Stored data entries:
______________________________

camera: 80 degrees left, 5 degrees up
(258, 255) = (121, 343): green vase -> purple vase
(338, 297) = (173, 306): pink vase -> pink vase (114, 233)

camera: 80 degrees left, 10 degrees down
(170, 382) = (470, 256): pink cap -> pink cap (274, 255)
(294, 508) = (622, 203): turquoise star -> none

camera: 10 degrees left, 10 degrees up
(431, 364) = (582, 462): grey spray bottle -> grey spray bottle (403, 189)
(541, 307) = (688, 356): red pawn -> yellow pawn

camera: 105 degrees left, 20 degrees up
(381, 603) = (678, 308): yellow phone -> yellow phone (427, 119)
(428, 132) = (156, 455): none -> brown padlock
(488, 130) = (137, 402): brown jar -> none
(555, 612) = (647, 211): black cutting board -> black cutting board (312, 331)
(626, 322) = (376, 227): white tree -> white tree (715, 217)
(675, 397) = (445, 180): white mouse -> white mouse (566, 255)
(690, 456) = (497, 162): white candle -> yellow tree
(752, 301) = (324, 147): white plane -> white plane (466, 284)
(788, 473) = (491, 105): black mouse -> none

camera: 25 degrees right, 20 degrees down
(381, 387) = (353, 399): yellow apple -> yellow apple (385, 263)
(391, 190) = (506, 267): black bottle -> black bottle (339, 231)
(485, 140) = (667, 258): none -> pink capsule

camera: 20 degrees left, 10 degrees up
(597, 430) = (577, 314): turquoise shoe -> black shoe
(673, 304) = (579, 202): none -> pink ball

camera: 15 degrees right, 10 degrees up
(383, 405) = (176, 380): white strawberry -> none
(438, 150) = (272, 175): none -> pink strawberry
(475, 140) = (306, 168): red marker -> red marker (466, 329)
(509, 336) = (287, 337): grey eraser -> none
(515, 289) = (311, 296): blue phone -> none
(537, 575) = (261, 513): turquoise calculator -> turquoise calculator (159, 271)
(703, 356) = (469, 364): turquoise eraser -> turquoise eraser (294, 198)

______________________________

◆ Task:
Look through the entries above and quote exactly the lines from the line with "(428, 132) = (156, 455): none" to the line with "(537, 575) = (261, 513): turquoise", counting both of those lines.

◆ Task solution:
(428, 132) = (156, 455): none -> brown padlock
(488, 130) = (137, 402): brown jar -> none
(555, 612) = (647, 211): black cutting board -> black cutting board (312, 331)
(626, 322) = (376, 227): white tree -> white tree (715, 217)
(675, 397) = (445, 180): white mouse -> white mouse (566, 255)
(690, 456) = (497, 162): white candle -> yellow tree
(752, 301) = (324, 147): white plane -> white plane (466, 284)
(788, 473) = (491, 105): black mouse -> none

camera: 25 degrees right, 20 degrees down
(381, 387) = (353, 399): yellow apple -> yellow apple (385, 263)
(391, 190) = (506, 267): black bottle -> black bottle (339, 231)
(485, 140) = (667, 258): none -> pink capsule

camera: 20 degrees left, 10 degrees up
(597, 430) = (577, 314): turquoise shoe -> black shoe
(673, 304) = (579, 202): none -> pink ball

camera: 15 degrees right, 10 degrees up
(383, 405) = (176, 380): white strawberry -> none
(438, 150) = (272, 175): none -> pink strawberry
(475, 140) = (306, 168): red marker -> red marker (466, 329)
(509, 336) = (287, 337): grey eraser -> none
(515, 289) = (311, 296): blue phone -> none
(537, 575) = (261, 513): turquoise calculator -> turquoise calculator (159, 271)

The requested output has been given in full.